**Work to complete:** Images are to be dropped, and the rest of the data reproduced exactly.

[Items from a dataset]
⁂

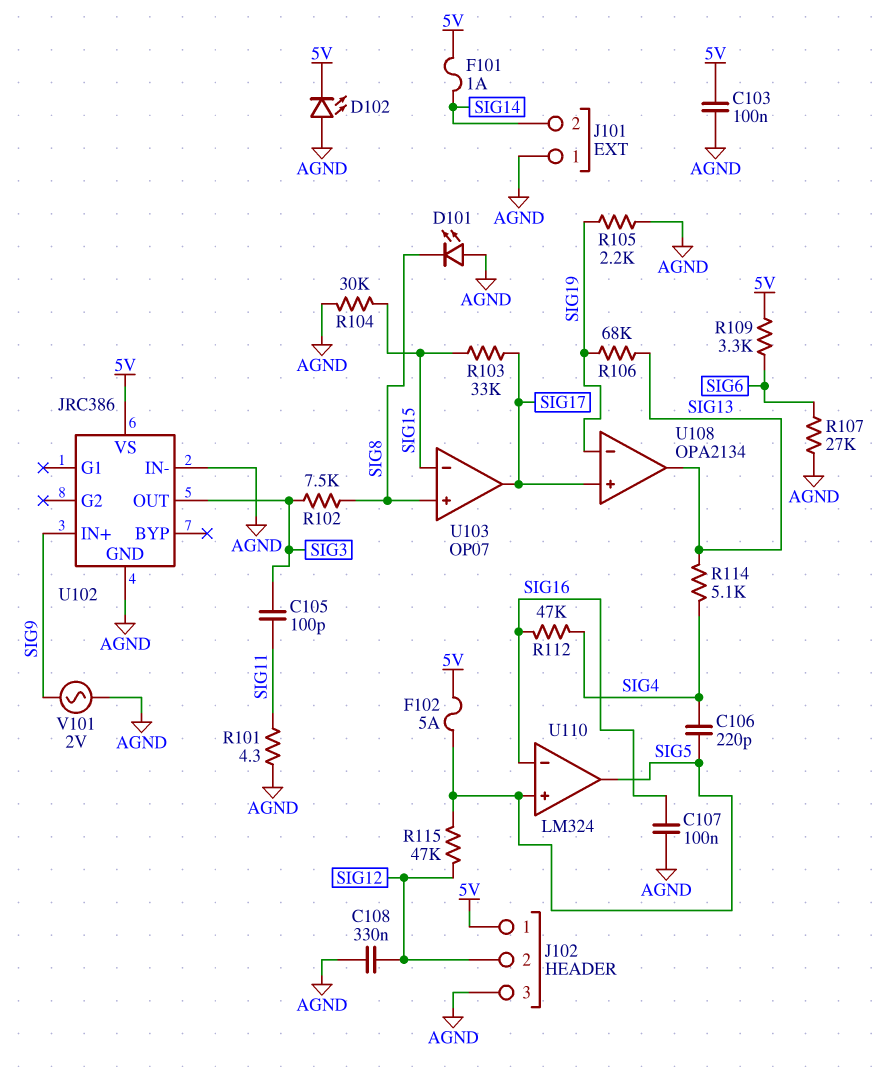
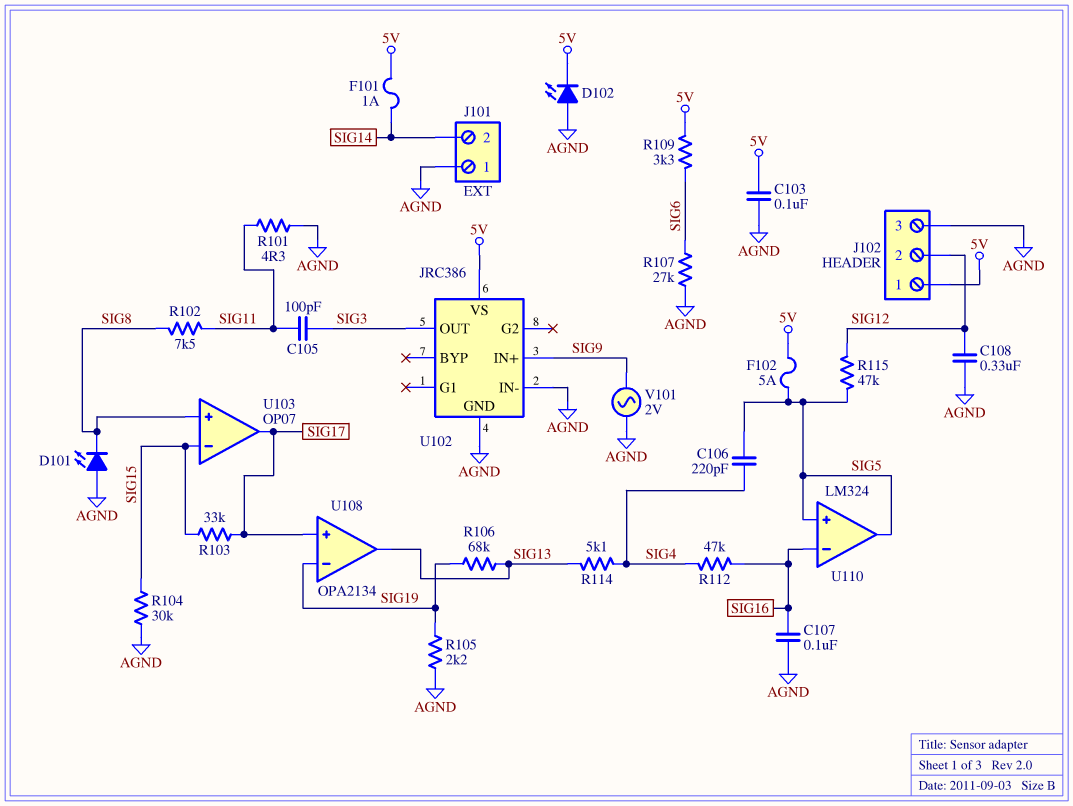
R102: 7.5k (SIG3, SIG8) -> 7.5k (SIG8, SIG11)

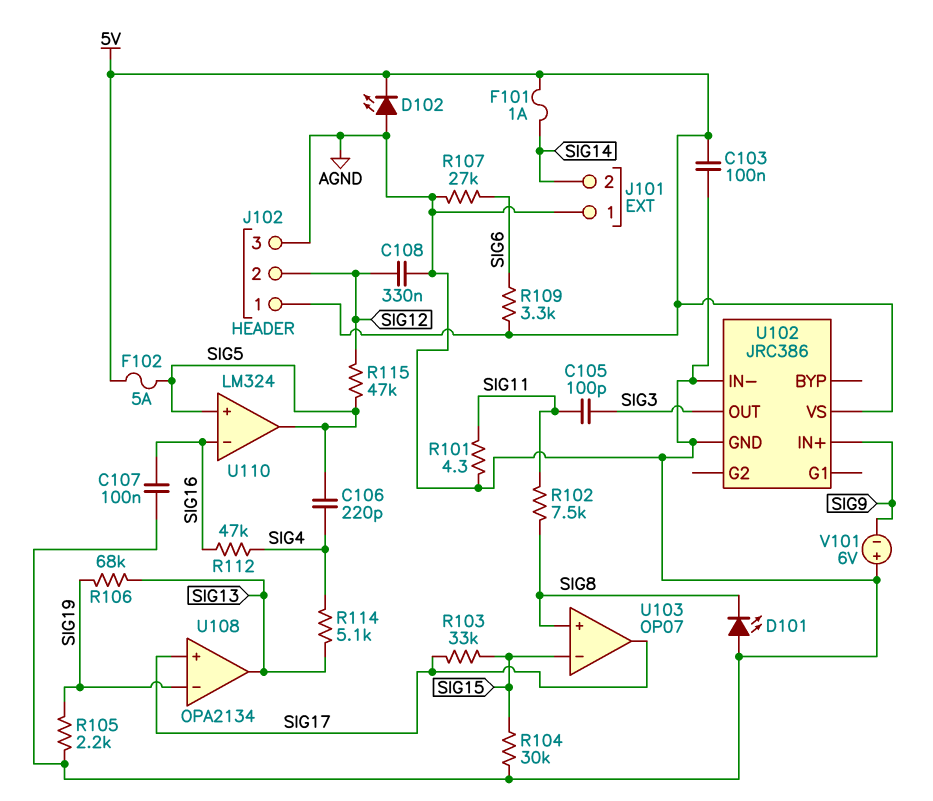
V101: AC 2V (AGND, SIG9) -> 6V (plus AGND, minus SIG9)

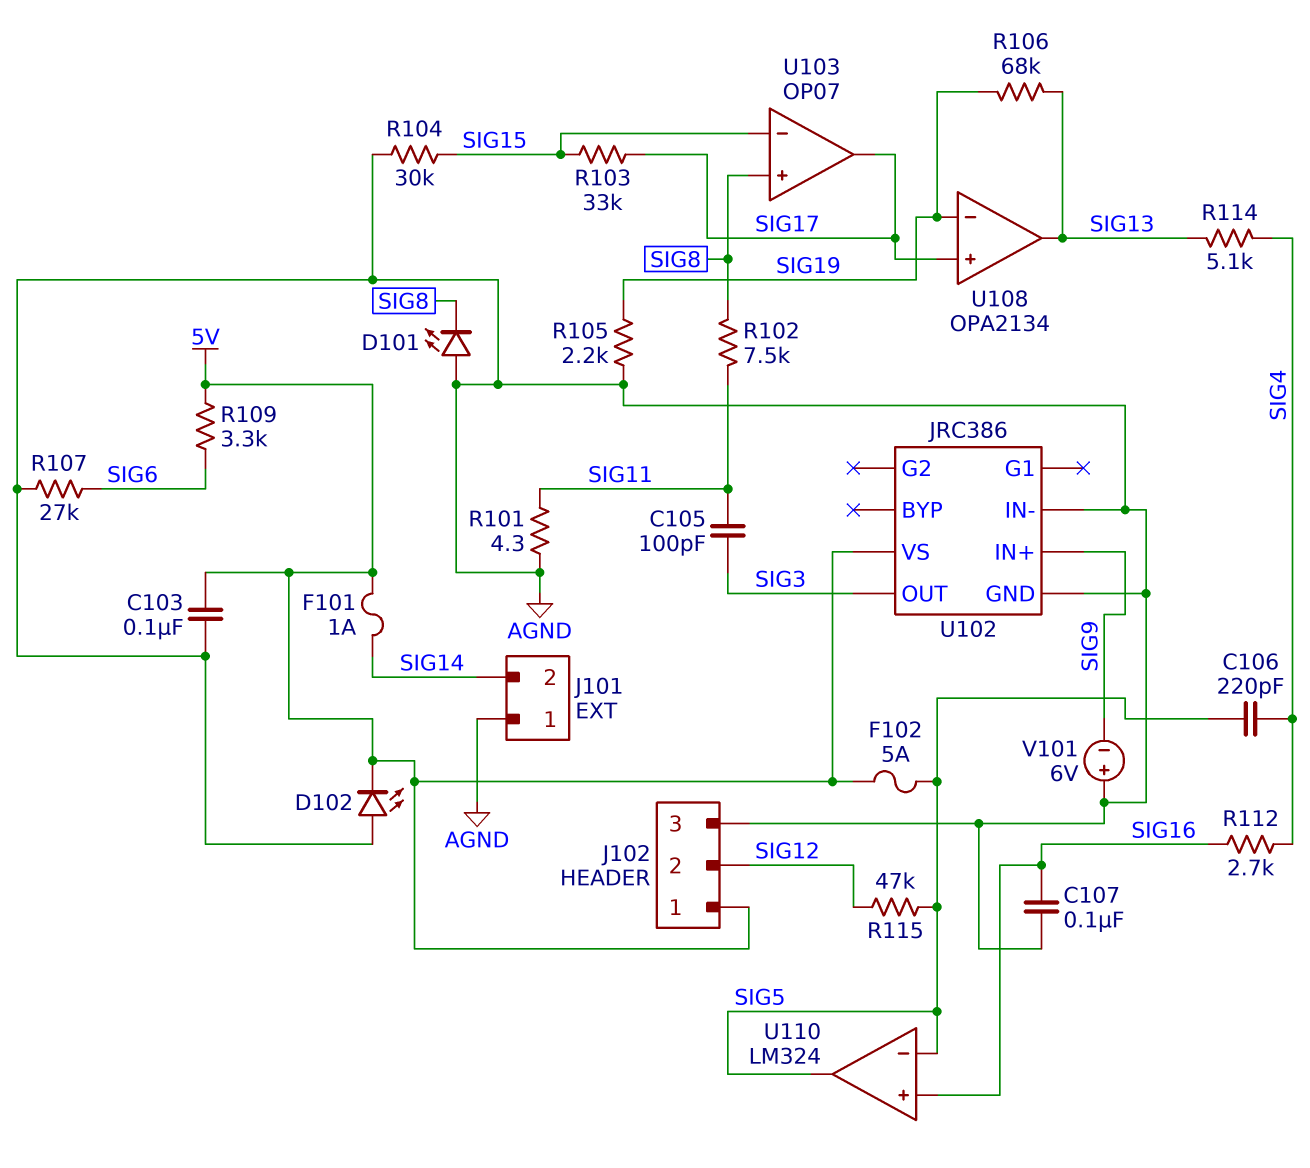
C108: 330nF (AGND, SIG12) -> none
R112: 47k (SIG4, SIG16) -> 2.7k (SIG4, SIG16)
U110 pin in+: SIG5 -> SIG16
U110 pin in-: SIG16 -> SIG5

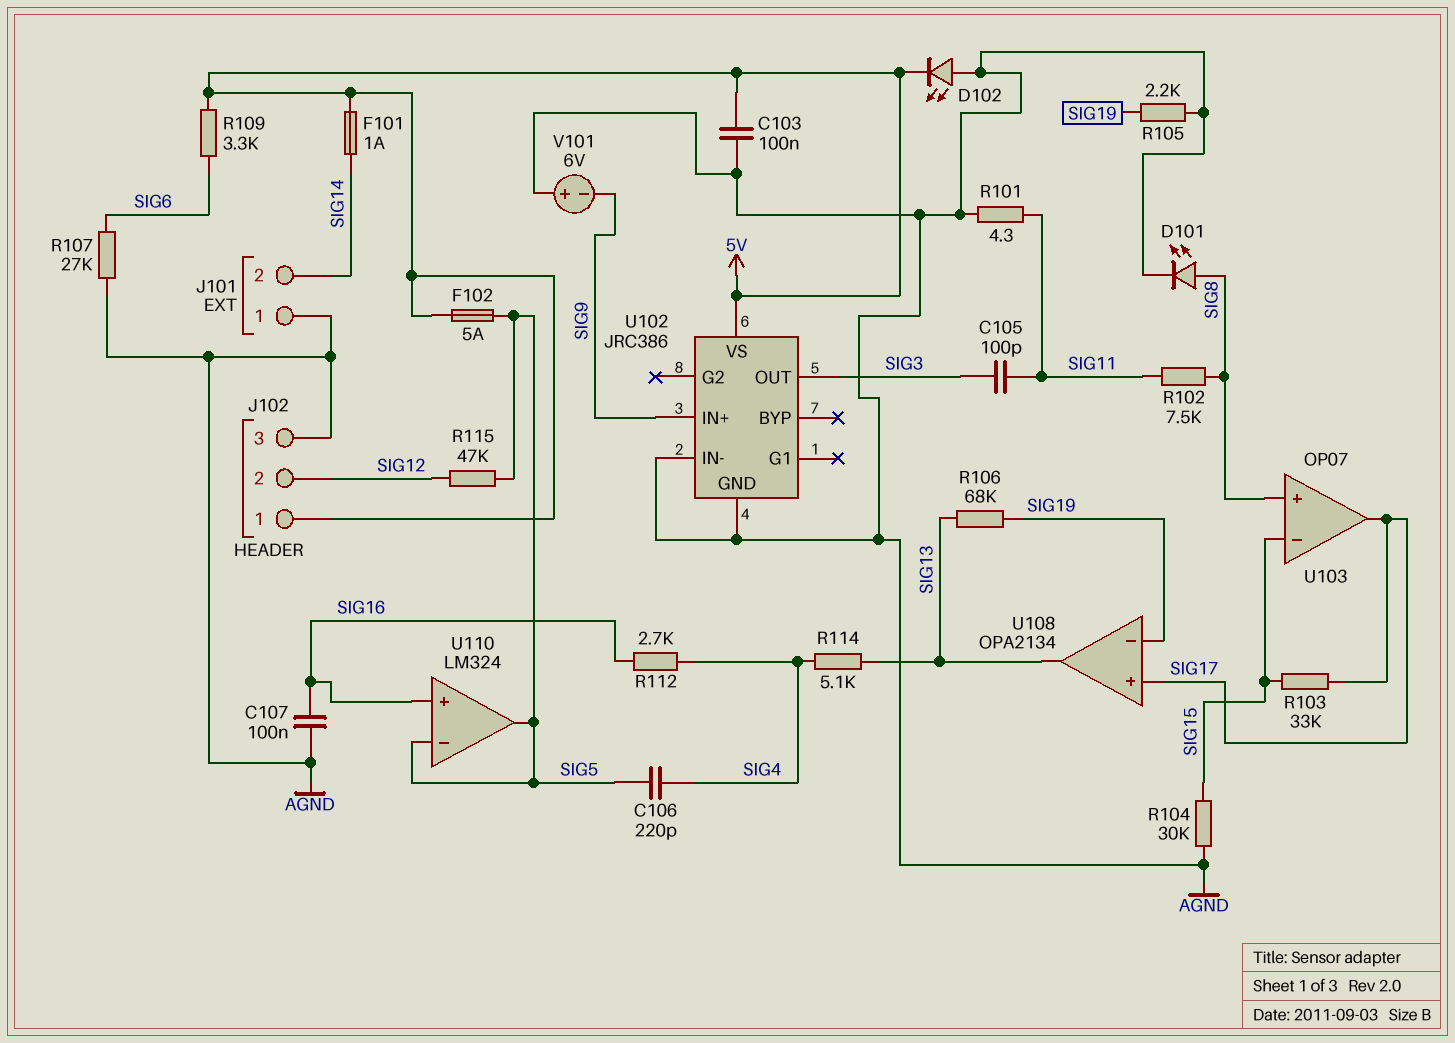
D101: LED (A AGND, K SIG8) -> LED (A SIG8, K AGND)

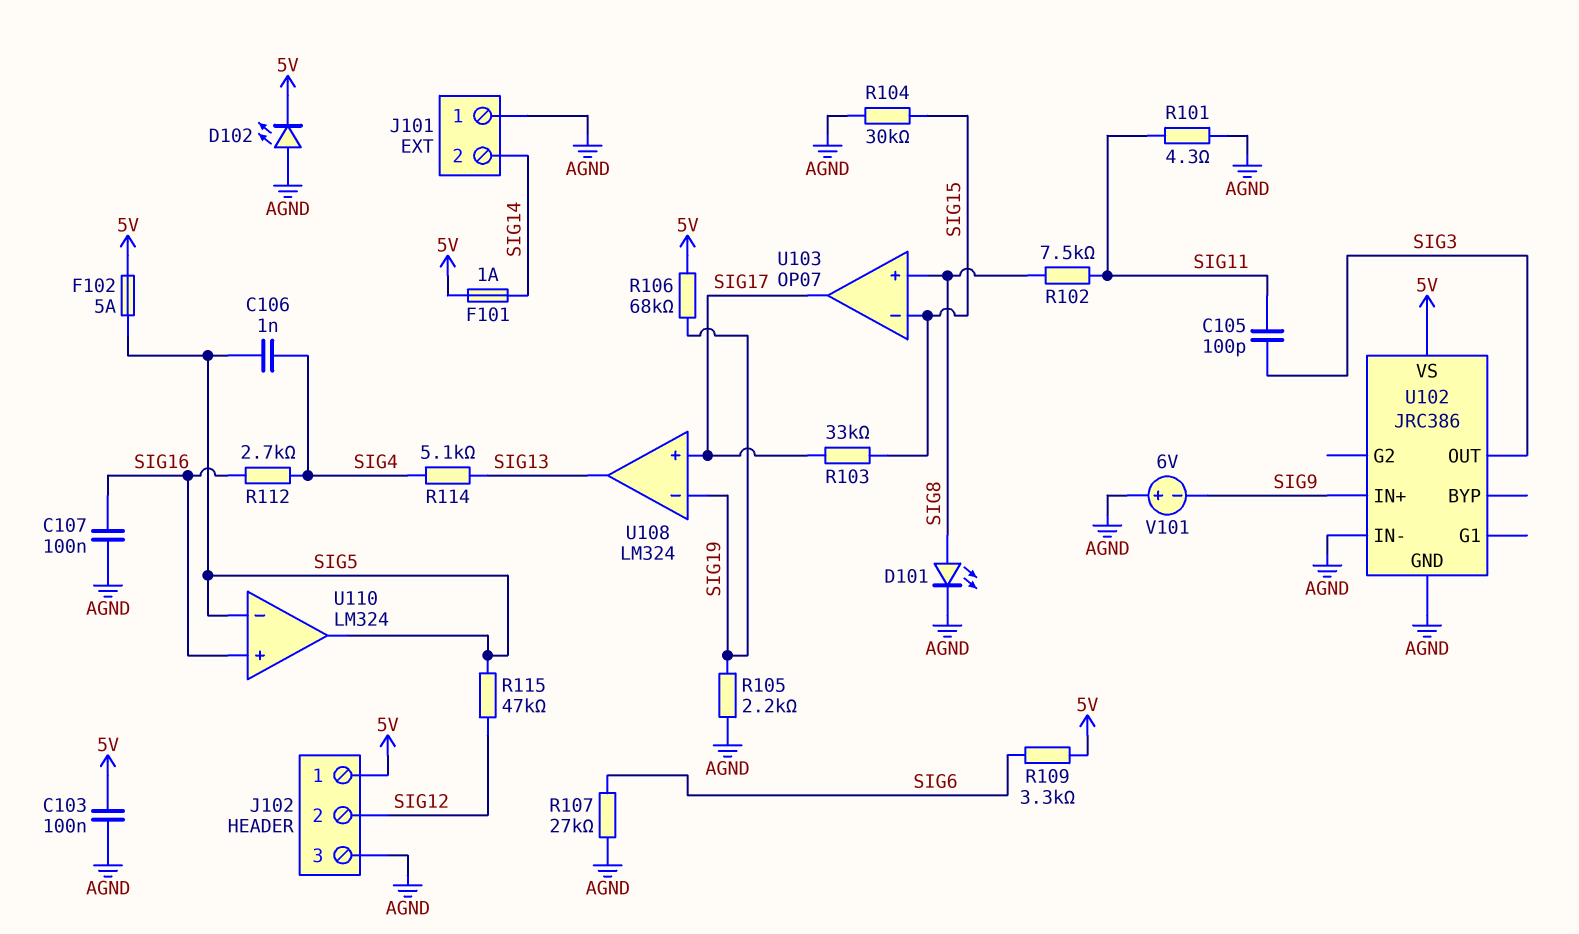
C106: 220pF (SIG4, SIG5) -> 1nF (SIG4, SIG5)
R106: 68k (SIG13, SIG19) -> 68k (5V, SIG19)
U108: OPA2134 -> LM324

⁂

**Response area:**
R102: 7.5k (SIG3, SIG8) -> 7.5k (SIG8, SIG11)

V101: AC 2V (AGND, SIG9) -> 6V (plus AGND, minus SIG9)

C108: 330nF (AGND, SIG12) -> none
R112: 47k (SIG4, SIG16) -> 2.7k (SIG4, SIG16)
U110 pin in+: SIG5 -> SIG16
U110 pin in-: SIG16 -> SIG5

D101: LED (A AGND, K SIG8) -> LED (A SIG8, K AGND)

C106: 220pF (SIG4, SIG5) -> 1nF (SIG4, SIG5)
R106: 68k (SIG13, SIG19) -> 68k (5V, SIG19)
U108: OPA2134 -> LM324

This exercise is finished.